**INSTRUCTIONS TO FOLLOW:**
All that should be output is the block of lines below from the line with "(59, 271) = (543, 116): green bottle -> none" to the line with "(408, 253) = (478, 298): turquoise", both included, exactly as written.

**THE DATA:**
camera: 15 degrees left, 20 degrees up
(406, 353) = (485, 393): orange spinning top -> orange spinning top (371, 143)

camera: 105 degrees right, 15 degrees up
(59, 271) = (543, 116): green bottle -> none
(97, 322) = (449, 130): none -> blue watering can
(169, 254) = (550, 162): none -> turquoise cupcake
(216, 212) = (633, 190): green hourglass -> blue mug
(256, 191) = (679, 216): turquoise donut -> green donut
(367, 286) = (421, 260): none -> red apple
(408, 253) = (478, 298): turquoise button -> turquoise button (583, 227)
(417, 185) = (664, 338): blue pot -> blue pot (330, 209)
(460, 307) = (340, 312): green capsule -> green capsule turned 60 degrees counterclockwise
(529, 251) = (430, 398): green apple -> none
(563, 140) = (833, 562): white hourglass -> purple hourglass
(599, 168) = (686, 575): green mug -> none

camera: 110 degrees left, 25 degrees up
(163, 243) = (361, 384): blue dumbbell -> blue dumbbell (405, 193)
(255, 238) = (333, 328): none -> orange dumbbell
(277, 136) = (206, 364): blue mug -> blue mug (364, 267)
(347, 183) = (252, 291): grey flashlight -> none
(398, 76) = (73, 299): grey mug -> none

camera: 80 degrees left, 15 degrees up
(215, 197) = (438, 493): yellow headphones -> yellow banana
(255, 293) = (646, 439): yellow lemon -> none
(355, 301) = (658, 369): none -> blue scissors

**SOLUTION FOR THIS PROBLEM:**
(59, 271) = (543, 116): green bottle -> none
(97, 322) = (449, 130): none -> blue watering can
(169, 254) = (550, 162): none -> turquoise cupcake
(216, 212) = (633, 190): green hourglass -> blue mug
(256, 191) = (679, 216): turquoise donut -> green donut
(367, 286) = (421, 260): none -> red apple
(408, 253) = (478, 298): turquoise button -> turquoise button (583, 227)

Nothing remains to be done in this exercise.